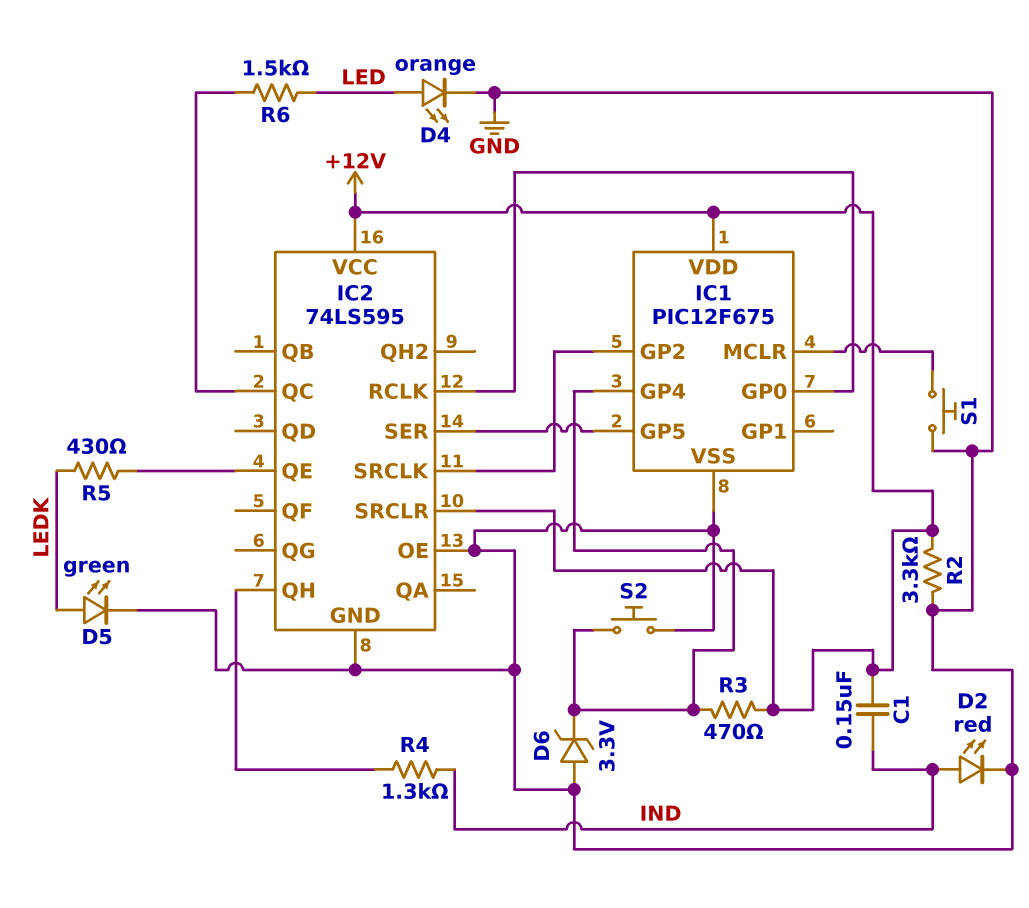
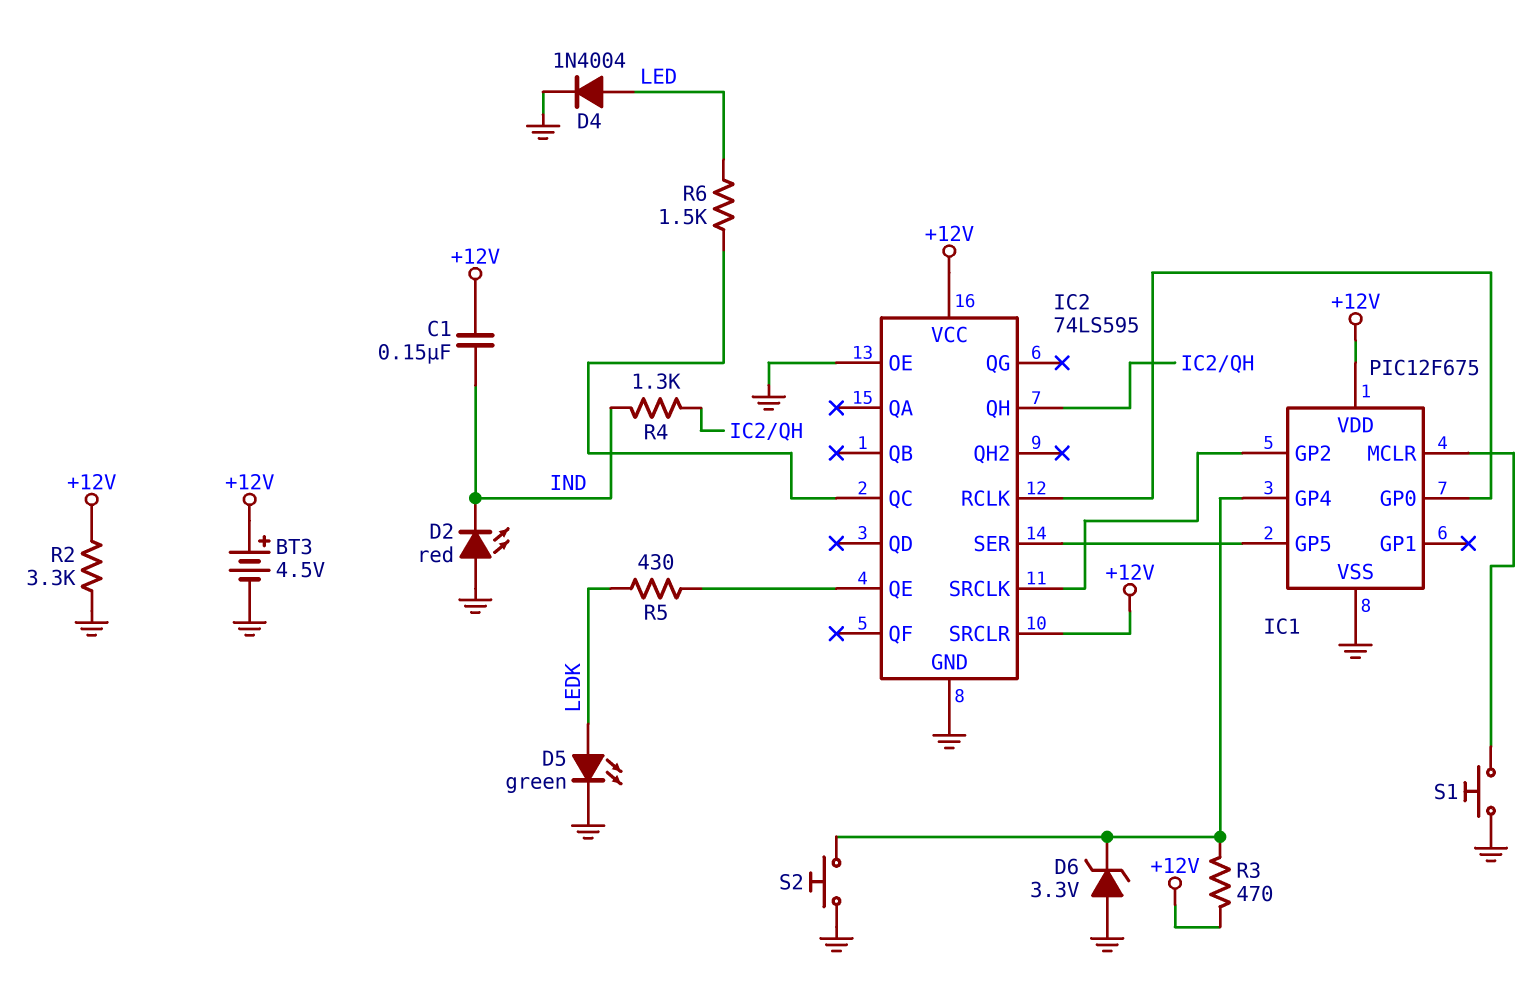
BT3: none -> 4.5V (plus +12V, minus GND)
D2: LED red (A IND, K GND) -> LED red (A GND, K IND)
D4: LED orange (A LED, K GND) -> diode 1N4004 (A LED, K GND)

==

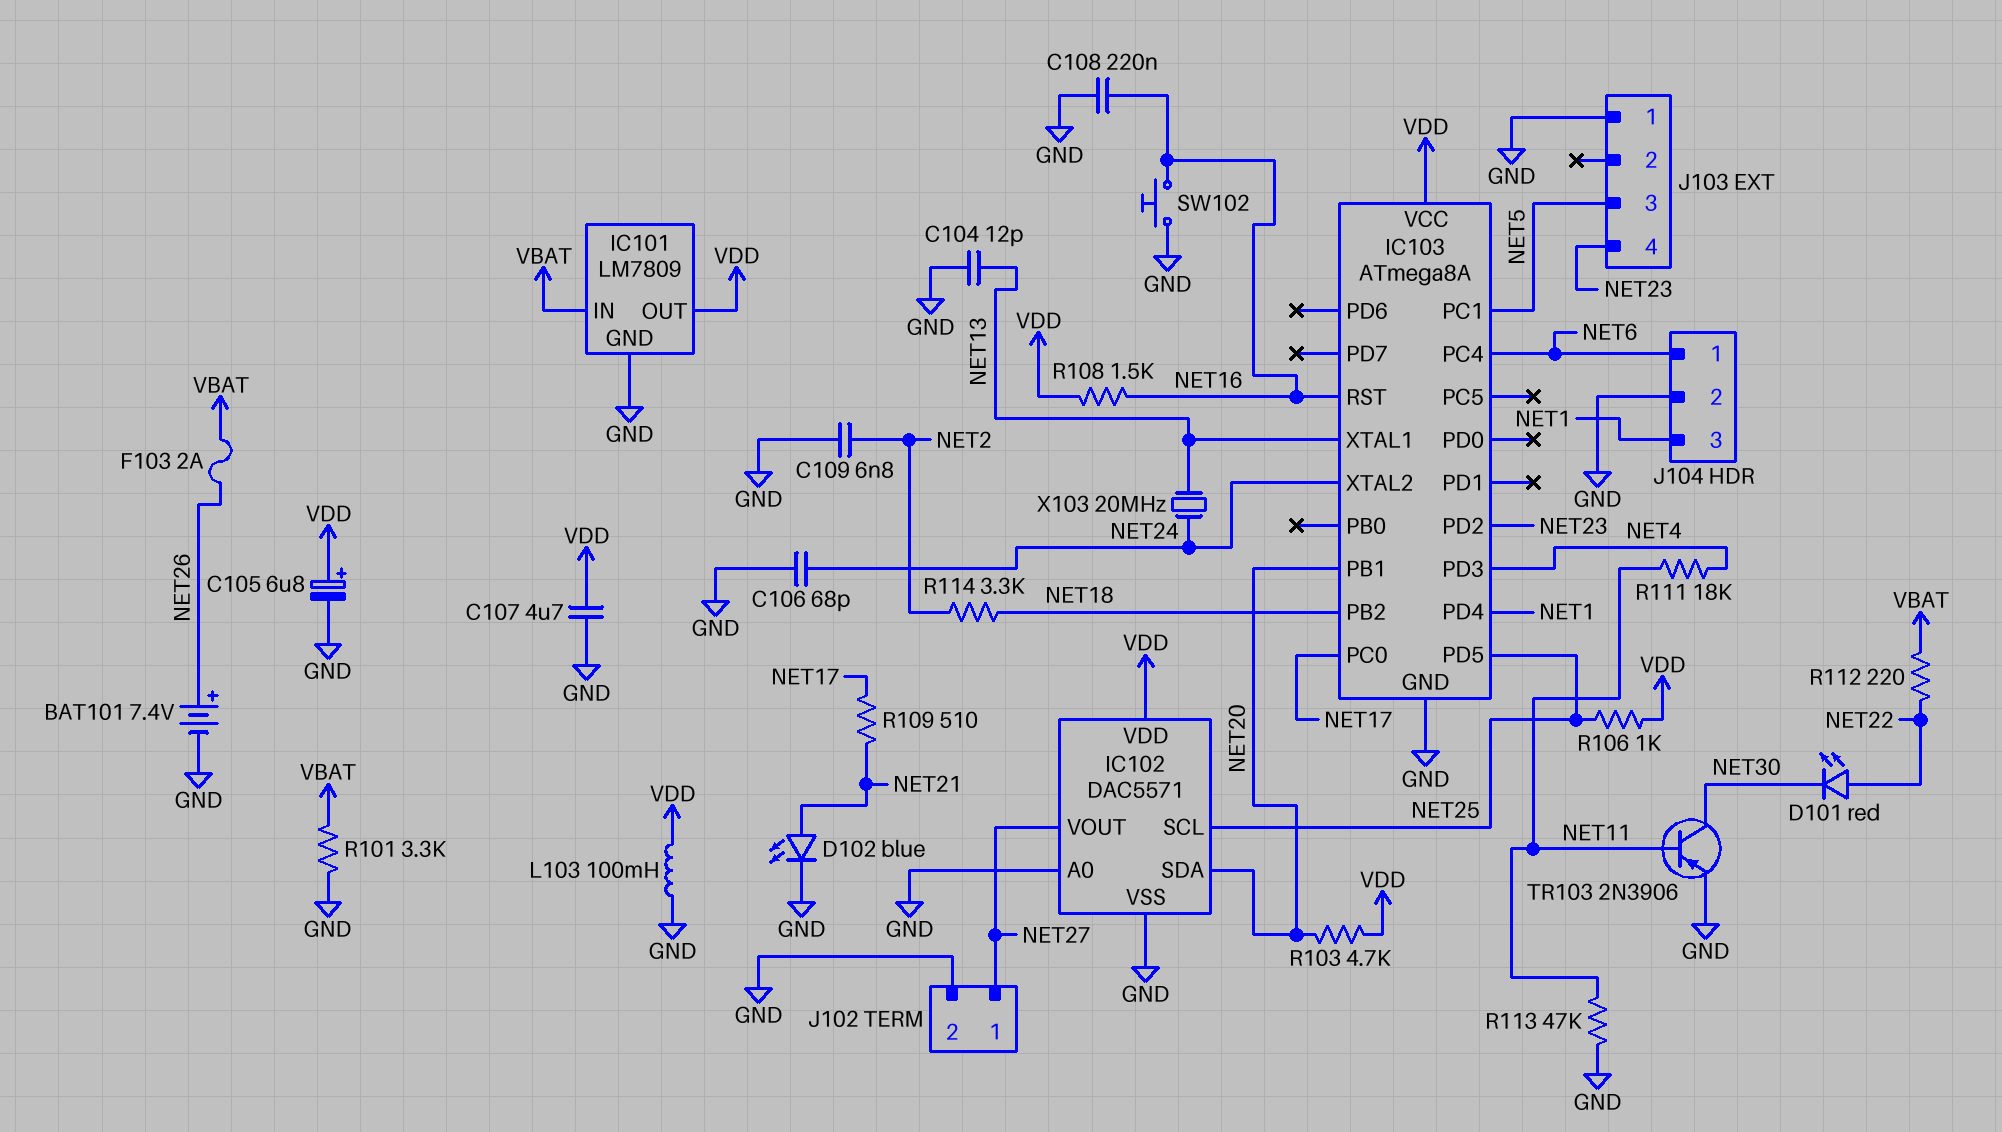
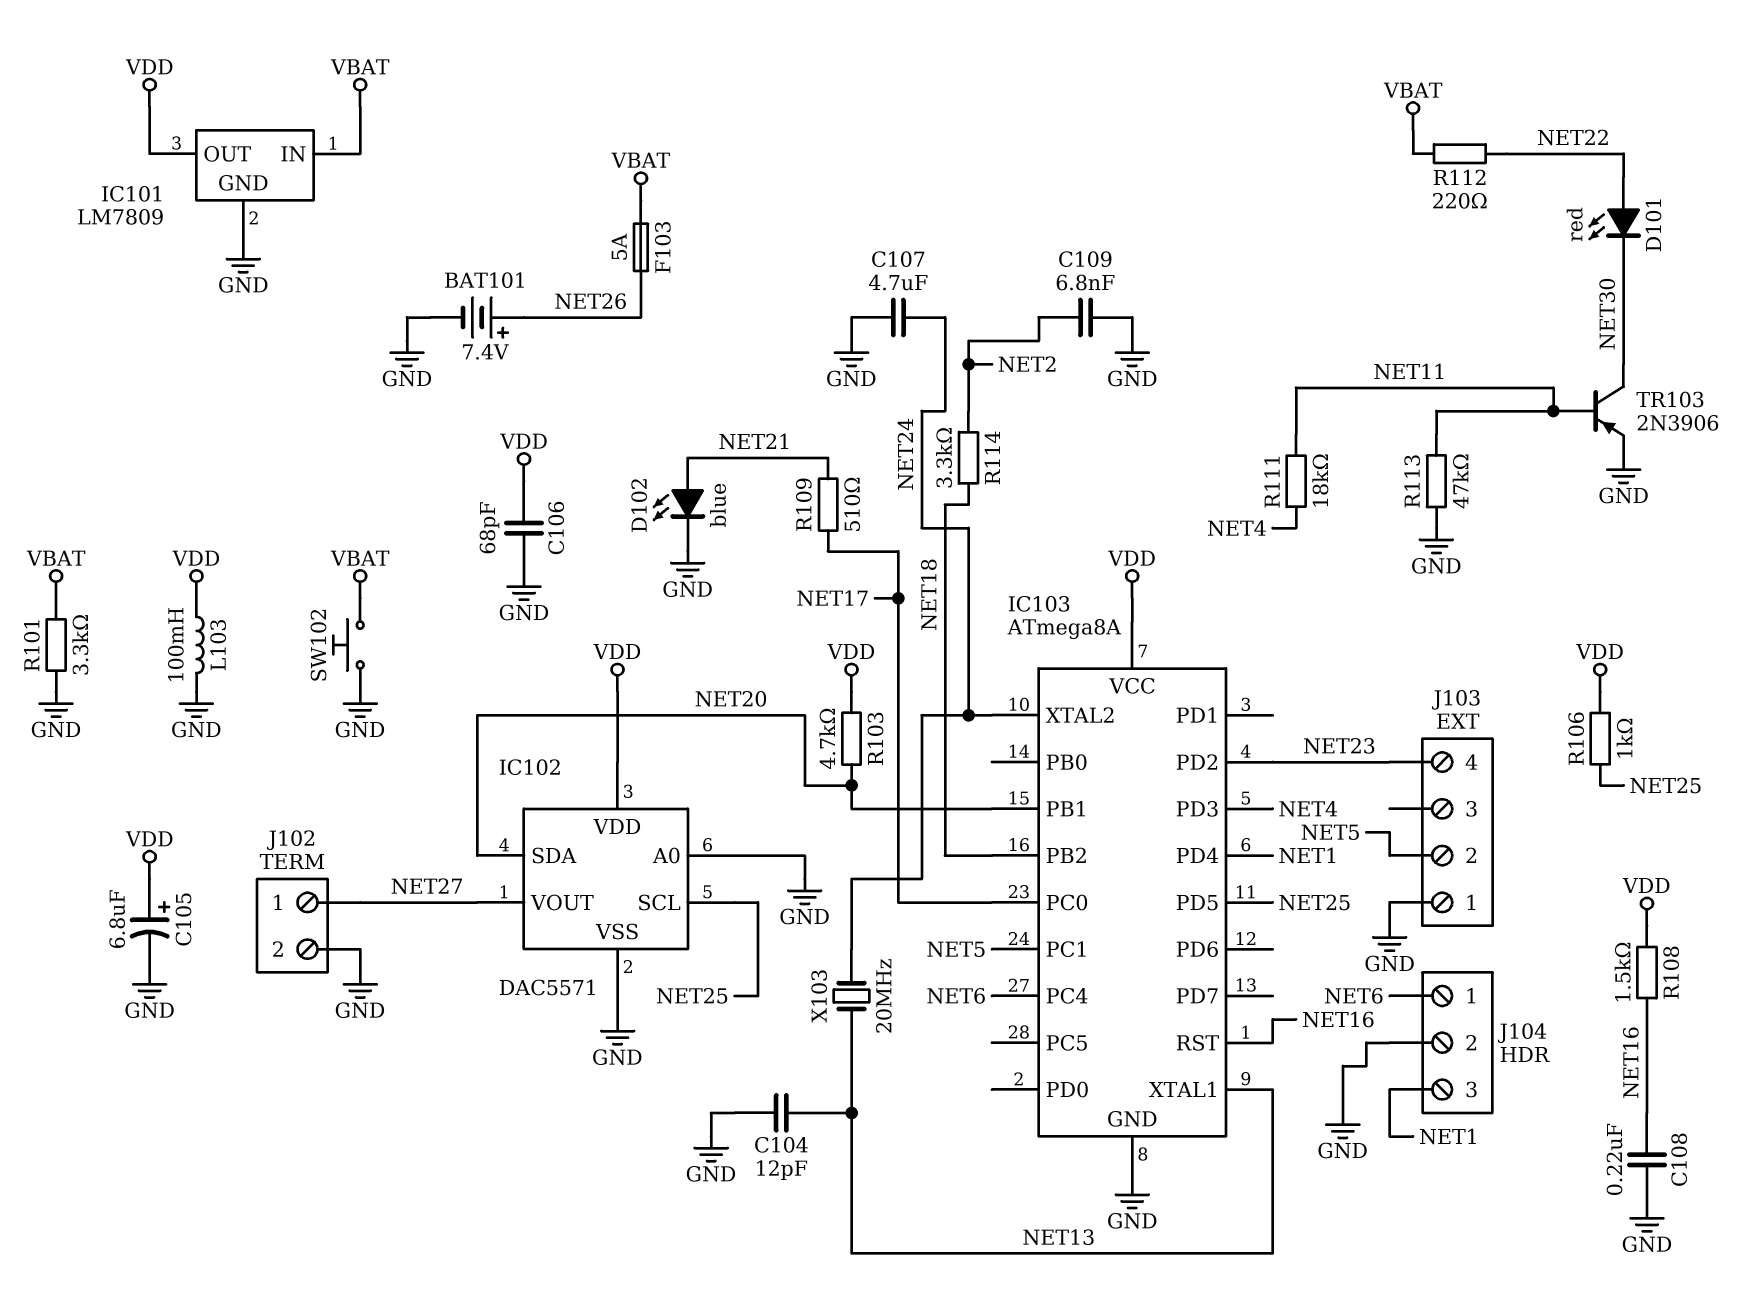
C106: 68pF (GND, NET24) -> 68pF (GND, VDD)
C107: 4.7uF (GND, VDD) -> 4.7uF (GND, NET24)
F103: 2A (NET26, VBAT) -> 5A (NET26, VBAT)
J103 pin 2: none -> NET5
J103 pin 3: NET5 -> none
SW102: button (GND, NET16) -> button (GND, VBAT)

What to work on: Repeat word for word the lines above that run from the line containing "BT3: none -> 4.5V (plus +12V, minus GND)" through the line containing "D4: LED orange", both ends included, and nothing else.

Answer to the problem:
BT3: none -> 4.5V (plus +12V, minus GND)
D2: LED red (A IND, K GND) -> LED red (A GND, K IND)
D4: LED orange (A LED, K GND) -> diode 1N4004 (A LED, K GND)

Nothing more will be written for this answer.